ABOUT THIS EXERCISE
The result should be an exact copy of the lines from the one with "none -> orange 1x1 brick [202,189,248,249]" through the last line of the data below, both included.

[[ DATASET RECORDS open ]]

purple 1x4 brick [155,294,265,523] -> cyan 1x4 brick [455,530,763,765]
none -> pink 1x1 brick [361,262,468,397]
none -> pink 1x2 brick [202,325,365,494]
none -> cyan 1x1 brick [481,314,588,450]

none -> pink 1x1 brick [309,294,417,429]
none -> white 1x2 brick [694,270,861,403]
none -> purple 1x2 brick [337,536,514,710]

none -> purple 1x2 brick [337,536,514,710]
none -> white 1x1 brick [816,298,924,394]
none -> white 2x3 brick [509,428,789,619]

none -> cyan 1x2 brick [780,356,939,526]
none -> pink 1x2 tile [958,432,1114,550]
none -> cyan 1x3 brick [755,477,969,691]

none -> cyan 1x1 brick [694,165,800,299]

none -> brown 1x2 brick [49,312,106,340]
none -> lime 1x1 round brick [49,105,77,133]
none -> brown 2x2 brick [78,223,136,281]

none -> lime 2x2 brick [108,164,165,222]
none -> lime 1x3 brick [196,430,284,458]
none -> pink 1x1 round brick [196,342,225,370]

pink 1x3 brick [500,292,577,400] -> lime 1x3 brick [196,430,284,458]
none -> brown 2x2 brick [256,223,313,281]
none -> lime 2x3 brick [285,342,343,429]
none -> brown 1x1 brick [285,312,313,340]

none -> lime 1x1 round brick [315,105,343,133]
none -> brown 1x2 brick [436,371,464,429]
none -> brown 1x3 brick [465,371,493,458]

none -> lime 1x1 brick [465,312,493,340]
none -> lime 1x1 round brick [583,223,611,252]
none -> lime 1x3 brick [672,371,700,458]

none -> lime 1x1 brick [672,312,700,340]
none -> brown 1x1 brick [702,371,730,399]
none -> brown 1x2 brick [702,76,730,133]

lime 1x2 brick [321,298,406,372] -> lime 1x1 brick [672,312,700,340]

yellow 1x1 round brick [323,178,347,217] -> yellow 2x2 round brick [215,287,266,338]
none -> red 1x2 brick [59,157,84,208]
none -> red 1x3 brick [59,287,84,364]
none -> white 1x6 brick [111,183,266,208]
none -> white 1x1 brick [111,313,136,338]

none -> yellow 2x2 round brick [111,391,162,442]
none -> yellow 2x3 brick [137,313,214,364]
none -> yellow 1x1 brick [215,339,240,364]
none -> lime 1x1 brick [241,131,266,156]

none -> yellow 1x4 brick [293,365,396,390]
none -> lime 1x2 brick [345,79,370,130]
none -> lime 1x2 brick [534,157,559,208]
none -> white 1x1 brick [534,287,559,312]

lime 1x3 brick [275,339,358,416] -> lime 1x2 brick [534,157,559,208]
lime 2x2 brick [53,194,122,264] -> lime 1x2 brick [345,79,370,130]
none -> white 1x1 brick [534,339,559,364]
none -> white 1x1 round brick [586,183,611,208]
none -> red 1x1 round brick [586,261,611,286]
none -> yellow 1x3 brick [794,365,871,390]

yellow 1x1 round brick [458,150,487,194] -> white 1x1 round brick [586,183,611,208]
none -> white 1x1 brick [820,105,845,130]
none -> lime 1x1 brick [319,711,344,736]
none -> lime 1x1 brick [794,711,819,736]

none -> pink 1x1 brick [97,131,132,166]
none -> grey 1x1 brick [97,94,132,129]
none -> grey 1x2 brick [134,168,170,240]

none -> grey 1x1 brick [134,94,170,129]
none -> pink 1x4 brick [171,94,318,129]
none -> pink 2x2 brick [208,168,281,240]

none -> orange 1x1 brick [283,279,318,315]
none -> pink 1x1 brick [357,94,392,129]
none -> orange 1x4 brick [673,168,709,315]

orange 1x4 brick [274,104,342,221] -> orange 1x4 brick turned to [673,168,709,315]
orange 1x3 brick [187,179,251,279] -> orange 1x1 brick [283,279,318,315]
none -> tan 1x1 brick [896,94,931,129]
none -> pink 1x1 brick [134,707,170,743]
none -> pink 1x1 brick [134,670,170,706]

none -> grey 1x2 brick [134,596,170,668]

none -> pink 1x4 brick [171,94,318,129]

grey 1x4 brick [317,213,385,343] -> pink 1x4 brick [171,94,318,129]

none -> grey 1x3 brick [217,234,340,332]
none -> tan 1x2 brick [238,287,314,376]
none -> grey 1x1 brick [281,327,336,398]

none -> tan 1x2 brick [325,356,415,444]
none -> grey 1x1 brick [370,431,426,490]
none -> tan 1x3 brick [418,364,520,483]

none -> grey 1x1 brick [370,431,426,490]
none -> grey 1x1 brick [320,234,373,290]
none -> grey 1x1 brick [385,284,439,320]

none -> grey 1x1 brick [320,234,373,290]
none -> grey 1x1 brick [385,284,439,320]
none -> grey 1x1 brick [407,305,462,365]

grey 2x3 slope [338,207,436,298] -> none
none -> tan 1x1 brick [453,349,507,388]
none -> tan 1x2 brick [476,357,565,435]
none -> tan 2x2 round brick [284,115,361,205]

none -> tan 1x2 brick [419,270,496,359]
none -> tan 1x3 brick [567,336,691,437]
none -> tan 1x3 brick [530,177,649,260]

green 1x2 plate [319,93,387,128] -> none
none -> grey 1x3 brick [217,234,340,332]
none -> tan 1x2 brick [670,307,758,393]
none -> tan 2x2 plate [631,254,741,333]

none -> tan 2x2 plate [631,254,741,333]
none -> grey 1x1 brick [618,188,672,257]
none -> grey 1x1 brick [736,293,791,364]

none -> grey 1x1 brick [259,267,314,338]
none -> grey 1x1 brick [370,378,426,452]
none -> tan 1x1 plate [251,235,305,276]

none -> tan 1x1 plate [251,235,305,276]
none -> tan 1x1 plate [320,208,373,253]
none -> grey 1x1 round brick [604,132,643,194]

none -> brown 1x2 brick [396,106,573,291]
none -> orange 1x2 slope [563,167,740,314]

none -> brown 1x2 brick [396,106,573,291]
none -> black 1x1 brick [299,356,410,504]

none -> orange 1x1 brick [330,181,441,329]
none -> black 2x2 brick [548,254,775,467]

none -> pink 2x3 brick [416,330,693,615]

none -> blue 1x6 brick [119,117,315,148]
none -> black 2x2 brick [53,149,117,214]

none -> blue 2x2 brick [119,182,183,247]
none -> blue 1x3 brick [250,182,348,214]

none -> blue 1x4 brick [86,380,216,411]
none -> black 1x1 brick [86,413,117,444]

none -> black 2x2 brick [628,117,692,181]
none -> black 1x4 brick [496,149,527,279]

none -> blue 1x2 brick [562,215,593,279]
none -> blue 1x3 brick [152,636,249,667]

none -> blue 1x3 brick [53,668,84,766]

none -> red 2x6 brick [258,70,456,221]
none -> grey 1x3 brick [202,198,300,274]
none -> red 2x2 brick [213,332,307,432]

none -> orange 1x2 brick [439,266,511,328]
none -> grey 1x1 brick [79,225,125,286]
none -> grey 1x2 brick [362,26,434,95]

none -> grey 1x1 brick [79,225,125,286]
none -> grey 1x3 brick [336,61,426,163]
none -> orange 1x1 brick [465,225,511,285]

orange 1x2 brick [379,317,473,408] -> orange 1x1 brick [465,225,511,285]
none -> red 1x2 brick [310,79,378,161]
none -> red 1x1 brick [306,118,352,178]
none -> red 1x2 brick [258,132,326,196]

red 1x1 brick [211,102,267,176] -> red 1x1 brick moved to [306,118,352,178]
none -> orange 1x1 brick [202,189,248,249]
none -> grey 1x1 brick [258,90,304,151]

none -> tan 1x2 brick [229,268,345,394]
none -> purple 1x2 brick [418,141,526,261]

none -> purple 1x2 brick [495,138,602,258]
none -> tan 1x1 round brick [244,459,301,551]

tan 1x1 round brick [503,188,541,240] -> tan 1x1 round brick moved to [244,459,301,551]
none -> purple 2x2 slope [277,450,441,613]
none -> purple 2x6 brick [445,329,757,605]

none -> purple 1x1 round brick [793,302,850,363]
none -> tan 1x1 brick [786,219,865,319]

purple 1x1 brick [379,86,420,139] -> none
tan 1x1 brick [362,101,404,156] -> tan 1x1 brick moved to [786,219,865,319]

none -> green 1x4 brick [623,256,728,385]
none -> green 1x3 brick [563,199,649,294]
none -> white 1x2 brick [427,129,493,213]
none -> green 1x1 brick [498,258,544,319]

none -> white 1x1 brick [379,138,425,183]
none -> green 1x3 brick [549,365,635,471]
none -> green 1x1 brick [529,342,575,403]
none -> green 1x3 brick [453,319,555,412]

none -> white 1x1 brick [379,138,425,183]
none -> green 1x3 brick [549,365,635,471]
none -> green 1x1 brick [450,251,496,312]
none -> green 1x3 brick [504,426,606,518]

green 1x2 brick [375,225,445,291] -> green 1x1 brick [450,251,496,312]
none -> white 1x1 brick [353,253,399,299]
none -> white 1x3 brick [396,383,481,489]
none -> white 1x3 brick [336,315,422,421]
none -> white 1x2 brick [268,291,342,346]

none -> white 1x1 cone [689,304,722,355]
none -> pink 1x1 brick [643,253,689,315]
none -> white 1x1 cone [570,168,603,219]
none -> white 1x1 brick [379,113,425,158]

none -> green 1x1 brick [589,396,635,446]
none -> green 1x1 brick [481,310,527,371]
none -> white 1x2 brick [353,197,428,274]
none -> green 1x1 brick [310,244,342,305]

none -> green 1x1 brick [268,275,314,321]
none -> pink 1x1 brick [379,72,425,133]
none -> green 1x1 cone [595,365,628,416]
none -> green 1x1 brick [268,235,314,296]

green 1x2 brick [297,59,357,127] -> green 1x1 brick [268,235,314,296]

[[ DATASET RECORDS closed ]]

WORKED SOLUTION
none -> orange 1x1 brick [202,189,248,249]
none -> grey 1x1 brick [258,90,304,151]

none -> tan 1x2 brick [229,268,345,394]
none -> purple 1x2 brick [418,141,526,261]

none -> purple 1x2 brick [495,138,602,258]
none -> tan 1x1 round brick [244,459,301,551]

tan 1x1 round brick [503,188,541,240] -> tan 1x1 round brick moved to [244,459,301,551]
none -> purple 2x2 slope [277,450,441,613]
none -> purple 2x6 brick [445,329,757,605]

none -> purple 1x1 round brick [793,302,850,363]
none -> tan 1x1 brick [786,219,865,319]

purple 1x1 brick [379,86,420,139] -> none
tan 1x1 brick [362,101,404,156] -> tan 1x1 brick moved to [786,219,865,319]

none -> green 1x4 brick [623,256,728,385]
none -> green 1x3 brick [563,199,649,294]
none -> white 1x2 brick [427,129,493,213]
none -> green 1x1 brick [498,258,544,319]

none -> white 1x1 brick [379,138,425,183]
none -> green 1x3 brick [549,365,635,471]
none -> green 1x1 brick [529,342,575,403]
none -> green 1x3 brick [453,319,555,412]

none -> white 1x1 brick [379,138,425,183]
none -> green 1x3 brick [549,365,635,471]
none -> green 1x1 brick [450,251,496,312]
none -> green 1x3 brick [504,426,606,518]

green 1x2 brick [375,225,445,291] -> green 1x1 brick [450,251,496,312]
none -> white 1x1 brick [353,253,399,299]
none -> white 1x3 brick [396,383,481,489]
none -> white 1x3 brick [336,315,422,421]
none -> white 1x2 brick [268,291,342,346]

none -> white 1x1 cone [689,304,722,355]
none -> pink 1x1 brick [643,253,689,315]
none -> white 1x1 cone [570,168,603,219]
none -> white 1x1 brick [379,113,425,158]

none -> green 1x1 brick [589,396,635,446]
none -> green 1x1 brick [481,310,527,371]
none -> white 1x2 brick [353,197,428,274]
none -> green 1x1 brick [310,244,342,305]

none -> green 1x1 brick [268,275,314,321]
none -> pink 1x1 brick [379,72,425,133]
none -> green 1x1 cone [595,365,628,416]
none -> green 1x1 brick [268,235,314,296]

green 1x2 brick [297,59,357,127] -> green 1x1 brick [268,235,314,296]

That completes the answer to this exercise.